[Scene change data]

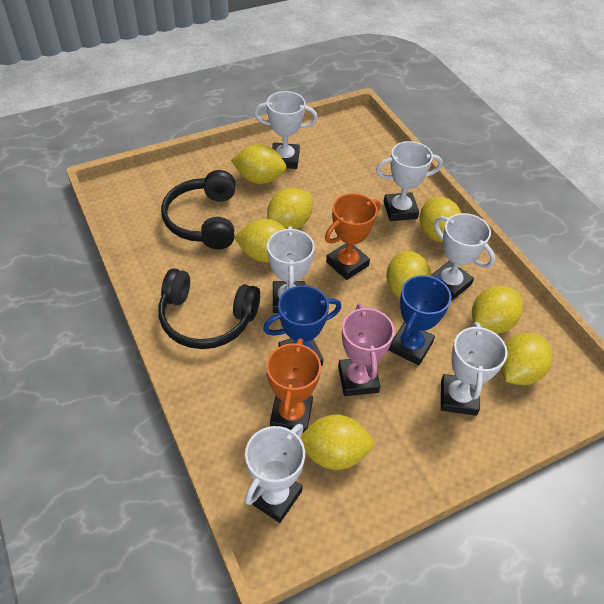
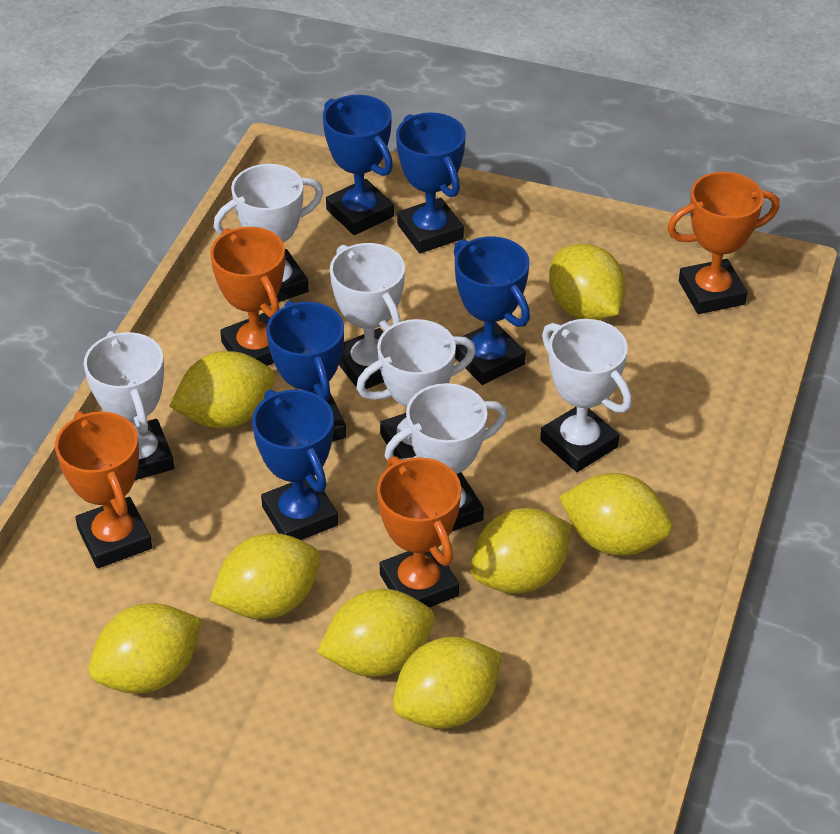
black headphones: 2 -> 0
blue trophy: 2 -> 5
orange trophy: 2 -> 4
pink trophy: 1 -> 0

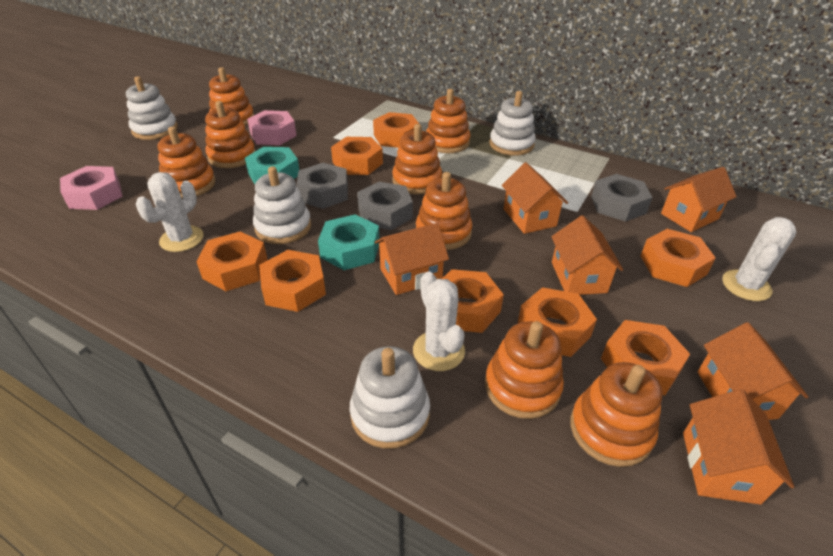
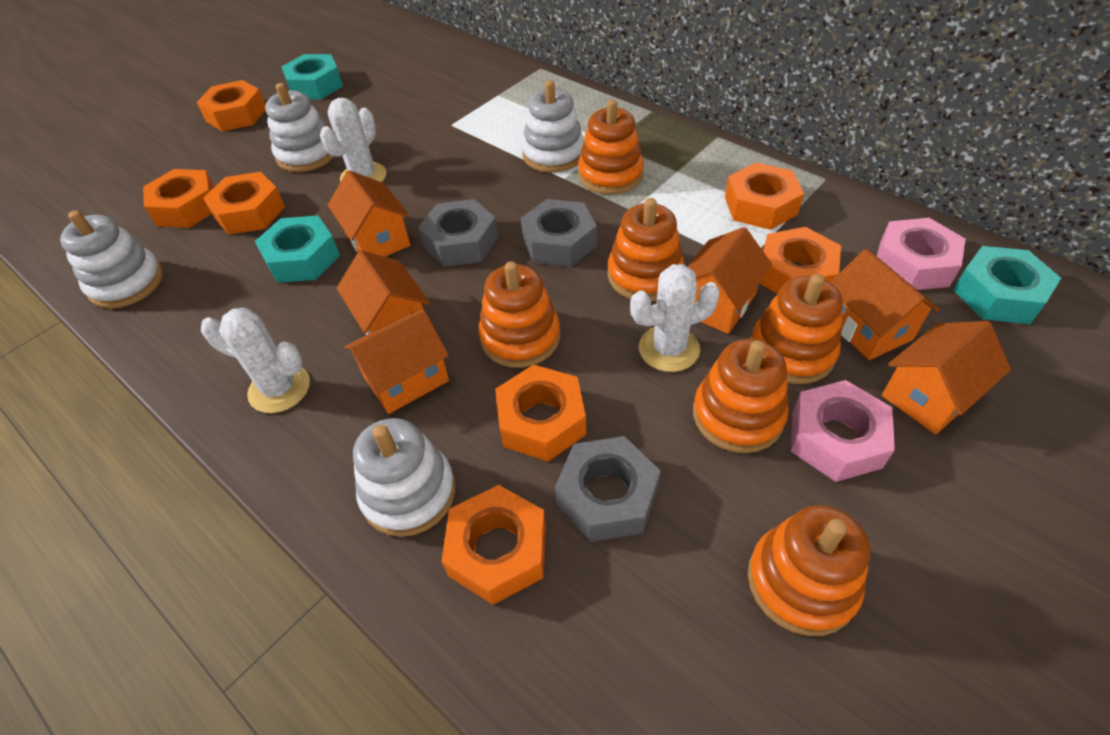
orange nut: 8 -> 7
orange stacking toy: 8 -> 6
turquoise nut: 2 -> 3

→ Work to complete:
The word "orange" appears in some of the lines above. Copy those lines.

→ Exercise solution:
orange trophy: 2 -> 4
orange nut: 8 -> 7
orange stacking toy: 8 -> 6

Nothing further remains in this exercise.